WHAT YOU HAVE TO DO:
Please set down exactly the lines of the listing below from the line containing "white mug [444,288,492,340]" through the line containing "camera: 35 degrees left, 0 degrees up", both lines included, leaving out all other lines.

Start of INPUT DATA

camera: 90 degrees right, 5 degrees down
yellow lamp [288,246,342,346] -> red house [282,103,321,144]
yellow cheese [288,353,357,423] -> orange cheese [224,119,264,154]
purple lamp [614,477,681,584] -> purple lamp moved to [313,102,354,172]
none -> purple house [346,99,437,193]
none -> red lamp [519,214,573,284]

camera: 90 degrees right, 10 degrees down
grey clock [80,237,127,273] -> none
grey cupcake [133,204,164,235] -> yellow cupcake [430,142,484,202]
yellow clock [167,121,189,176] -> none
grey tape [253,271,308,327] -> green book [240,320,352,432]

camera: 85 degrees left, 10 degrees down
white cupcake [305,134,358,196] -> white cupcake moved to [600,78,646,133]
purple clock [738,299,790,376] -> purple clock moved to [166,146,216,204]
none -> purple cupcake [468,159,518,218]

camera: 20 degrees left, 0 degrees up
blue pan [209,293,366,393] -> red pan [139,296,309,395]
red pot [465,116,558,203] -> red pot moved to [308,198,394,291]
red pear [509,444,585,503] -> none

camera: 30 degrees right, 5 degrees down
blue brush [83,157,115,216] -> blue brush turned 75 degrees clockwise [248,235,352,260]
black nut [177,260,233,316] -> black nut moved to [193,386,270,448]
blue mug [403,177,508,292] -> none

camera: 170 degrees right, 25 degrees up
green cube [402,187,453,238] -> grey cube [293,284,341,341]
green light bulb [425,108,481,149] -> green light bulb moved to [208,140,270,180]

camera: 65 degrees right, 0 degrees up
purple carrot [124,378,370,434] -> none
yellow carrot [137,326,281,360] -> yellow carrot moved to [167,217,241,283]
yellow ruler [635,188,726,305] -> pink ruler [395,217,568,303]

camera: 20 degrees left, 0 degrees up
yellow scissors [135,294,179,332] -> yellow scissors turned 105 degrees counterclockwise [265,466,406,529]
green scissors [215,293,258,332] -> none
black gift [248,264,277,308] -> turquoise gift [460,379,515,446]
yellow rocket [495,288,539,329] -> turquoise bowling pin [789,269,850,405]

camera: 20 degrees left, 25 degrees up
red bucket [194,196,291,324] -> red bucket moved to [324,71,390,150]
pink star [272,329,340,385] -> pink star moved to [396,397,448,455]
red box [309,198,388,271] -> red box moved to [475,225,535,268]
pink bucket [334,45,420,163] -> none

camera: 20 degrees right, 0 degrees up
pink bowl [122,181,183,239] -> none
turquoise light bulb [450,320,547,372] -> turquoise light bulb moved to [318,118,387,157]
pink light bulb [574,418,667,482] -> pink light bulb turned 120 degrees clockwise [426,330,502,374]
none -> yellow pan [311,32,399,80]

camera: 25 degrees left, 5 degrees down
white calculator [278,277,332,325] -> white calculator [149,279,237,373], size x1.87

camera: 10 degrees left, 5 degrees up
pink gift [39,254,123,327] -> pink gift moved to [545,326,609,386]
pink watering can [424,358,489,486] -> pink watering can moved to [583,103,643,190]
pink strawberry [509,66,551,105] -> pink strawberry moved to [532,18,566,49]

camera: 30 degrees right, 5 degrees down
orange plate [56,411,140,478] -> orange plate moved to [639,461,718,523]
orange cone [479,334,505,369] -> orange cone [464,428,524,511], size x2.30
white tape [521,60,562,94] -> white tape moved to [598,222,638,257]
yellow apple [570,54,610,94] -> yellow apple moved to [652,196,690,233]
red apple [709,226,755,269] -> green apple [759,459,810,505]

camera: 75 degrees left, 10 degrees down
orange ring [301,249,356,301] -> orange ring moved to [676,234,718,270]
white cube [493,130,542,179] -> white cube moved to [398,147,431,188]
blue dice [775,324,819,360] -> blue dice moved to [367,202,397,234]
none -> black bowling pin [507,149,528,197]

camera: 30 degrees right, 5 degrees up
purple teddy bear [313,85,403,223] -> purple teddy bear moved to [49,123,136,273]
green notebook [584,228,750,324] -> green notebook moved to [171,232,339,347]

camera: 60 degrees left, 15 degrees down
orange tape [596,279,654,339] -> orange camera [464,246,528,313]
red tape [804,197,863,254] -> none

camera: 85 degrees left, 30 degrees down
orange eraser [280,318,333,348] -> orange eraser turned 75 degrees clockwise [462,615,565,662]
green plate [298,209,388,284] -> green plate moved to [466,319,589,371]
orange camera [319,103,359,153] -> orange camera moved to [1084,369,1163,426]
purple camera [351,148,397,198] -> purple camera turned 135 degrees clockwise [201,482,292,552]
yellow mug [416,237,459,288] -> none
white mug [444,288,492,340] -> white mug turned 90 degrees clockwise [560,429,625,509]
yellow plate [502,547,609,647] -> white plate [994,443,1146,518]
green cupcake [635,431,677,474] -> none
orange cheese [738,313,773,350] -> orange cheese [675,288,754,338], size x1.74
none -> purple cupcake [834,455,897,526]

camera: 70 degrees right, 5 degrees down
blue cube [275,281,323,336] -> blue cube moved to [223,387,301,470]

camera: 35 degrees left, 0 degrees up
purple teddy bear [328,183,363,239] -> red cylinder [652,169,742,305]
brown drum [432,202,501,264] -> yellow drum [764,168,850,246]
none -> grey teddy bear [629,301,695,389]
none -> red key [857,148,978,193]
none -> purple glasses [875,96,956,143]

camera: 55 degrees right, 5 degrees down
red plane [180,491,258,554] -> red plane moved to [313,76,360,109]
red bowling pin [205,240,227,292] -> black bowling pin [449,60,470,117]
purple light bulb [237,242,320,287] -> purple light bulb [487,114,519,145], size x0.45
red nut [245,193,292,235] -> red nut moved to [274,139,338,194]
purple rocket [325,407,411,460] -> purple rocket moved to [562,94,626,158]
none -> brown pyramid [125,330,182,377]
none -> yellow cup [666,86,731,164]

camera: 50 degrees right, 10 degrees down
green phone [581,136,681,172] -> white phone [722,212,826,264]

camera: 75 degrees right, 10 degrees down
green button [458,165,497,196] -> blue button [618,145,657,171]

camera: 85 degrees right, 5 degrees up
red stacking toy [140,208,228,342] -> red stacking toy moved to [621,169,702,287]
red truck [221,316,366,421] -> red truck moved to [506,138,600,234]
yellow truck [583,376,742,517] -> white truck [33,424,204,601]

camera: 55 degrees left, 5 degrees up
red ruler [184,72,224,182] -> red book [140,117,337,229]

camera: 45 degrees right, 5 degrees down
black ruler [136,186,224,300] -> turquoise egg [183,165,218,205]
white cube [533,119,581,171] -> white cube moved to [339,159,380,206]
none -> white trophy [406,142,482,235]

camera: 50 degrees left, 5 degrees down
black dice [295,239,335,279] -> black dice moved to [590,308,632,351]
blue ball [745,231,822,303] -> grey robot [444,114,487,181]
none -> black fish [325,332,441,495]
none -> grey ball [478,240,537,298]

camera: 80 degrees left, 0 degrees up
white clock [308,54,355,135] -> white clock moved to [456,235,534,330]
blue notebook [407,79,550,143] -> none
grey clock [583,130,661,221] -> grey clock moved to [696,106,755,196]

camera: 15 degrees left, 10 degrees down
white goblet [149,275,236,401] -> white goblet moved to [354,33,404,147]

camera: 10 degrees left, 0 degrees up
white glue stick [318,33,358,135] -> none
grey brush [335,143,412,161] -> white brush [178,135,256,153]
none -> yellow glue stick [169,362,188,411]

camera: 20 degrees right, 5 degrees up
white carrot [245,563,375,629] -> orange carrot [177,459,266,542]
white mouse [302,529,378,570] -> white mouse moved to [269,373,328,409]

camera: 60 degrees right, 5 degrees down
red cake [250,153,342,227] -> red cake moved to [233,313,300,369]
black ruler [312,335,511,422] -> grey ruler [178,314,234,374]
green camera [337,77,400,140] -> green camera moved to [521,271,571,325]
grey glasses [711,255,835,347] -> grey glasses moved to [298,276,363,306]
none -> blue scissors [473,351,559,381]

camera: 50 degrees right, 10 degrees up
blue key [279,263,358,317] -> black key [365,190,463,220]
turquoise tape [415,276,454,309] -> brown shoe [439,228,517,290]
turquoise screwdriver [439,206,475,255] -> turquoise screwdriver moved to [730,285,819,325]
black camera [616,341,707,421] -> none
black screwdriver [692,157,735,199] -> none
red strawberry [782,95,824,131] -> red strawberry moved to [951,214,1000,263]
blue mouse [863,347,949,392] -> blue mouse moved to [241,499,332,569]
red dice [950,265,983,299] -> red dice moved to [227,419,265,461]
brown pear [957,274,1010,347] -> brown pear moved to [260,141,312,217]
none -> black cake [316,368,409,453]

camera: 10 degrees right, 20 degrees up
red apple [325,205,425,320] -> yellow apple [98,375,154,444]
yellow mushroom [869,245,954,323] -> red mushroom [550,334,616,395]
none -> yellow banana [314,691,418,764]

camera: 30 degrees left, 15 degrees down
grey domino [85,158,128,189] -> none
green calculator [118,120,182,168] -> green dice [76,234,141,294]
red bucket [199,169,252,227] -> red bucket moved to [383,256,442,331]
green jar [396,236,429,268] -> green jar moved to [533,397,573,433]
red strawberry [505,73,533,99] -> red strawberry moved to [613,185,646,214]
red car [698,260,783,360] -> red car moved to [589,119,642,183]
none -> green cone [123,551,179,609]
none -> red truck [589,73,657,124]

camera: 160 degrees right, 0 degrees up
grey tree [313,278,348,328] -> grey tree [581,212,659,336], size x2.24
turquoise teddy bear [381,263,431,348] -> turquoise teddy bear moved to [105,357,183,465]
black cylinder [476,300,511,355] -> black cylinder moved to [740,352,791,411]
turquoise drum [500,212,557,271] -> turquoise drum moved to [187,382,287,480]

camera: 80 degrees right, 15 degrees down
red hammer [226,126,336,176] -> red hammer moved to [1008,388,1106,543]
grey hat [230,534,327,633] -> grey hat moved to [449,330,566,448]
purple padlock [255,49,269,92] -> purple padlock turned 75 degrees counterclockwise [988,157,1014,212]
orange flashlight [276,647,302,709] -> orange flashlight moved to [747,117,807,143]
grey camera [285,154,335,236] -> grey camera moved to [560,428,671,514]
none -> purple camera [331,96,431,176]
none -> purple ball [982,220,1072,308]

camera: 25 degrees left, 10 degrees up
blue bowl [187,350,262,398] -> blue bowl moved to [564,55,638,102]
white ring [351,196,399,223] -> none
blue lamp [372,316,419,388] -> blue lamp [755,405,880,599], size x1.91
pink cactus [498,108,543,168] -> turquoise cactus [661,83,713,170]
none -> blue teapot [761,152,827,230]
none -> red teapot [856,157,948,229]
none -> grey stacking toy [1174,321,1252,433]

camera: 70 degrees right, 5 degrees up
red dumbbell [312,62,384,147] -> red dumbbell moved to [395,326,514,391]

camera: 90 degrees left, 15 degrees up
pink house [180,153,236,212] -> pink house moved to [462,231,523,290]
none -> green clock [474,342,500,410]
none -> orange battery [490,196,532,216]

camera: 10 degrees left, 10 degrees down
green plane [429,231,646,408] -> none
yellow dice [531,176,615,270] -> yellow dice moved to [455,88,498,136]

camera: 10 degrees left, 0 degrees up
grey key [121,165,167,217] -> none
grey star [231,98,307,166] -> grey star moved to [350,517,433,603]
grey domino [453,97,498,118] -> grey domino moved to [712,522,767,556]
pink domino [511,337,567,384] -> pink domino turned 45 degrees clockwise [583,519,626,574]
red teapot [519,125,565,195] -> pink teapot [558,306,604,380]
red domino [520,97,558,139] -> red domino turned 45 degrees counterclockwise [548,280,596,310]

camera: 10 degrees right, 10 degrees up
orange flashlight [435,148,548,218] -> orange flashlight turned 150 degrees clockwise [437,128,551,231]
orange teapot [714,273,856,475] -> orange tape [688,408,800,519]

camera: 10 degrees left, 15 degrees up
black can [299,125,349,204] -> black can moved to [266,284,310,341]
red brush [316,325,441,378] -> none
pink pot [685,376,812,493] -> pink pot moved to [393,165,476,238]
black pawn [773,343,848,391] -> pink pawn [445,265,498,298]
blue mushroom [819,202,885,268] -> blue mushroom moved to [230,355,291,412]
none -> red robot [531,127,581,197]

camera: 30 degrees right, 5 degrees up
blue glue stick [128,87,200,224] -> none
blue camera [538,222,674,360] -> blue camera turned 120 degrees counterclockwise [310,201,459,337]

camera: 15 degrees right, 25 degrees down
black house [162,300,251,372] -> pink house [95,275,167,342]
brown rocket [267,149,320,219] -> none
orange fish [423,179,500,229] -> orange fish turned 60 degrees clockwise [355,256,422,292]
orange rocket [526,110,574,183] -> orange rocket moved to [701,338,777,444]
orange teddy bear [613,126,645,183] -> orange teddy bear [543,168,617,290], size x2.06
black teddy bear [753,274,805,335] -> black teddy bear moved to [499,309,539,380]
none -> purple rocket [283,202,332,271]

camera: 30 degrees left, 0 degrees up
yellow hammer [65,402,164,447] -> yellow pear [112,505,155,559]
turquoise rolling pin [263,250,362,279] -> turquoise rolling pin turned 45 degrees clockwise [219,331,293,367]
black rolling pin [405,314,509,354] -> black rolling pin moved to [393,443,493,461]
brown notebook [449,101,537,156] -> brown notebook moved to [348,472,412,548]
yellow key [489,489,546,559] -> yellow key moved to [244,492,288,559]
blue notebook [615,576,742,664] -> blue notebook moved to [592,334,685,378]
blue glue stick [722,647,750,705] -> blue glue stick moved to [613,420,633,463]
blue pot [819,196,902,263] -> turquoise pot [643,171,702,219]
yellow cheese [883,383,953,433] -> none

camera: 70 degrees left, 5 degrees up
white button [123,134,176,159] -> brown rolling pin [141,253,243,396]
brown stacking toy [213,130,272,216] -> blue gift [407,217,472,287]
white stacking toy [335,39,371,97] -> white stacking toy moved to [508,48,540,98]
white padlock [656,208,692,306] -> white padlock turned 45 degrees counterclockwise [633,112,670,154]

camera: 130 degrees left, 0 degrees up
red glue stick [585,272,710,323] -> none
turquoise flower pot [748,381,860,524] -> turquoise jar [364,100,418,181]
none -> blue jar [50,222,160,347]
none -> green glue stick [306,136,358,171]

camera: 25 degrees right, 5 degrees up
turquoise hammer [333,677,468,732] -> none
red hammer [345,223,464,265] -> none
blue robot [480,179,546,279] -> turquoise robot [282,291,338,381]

End of INPUT DATA

ANSWER BELOW:
white mug [444,288,492,340] -> white mug turned 90 degrees clockwise [560,429,625,509]
yellow plate [502,547,609,647] -> white plate [994,443,1146,518]
green cupcake [635,431,677,474] -> none
orange cheese [738,313,773,350] -> orange cheese [675,288,754,338], size x1.74
none -> purple cupcake [834,455,897,526]

camera: 70 degrees right, 5 degrees down
blue cube [275,281,323,336] -> blue cube moved to [223,387,301,470]

camera: 35 degrees left, 0 degrees up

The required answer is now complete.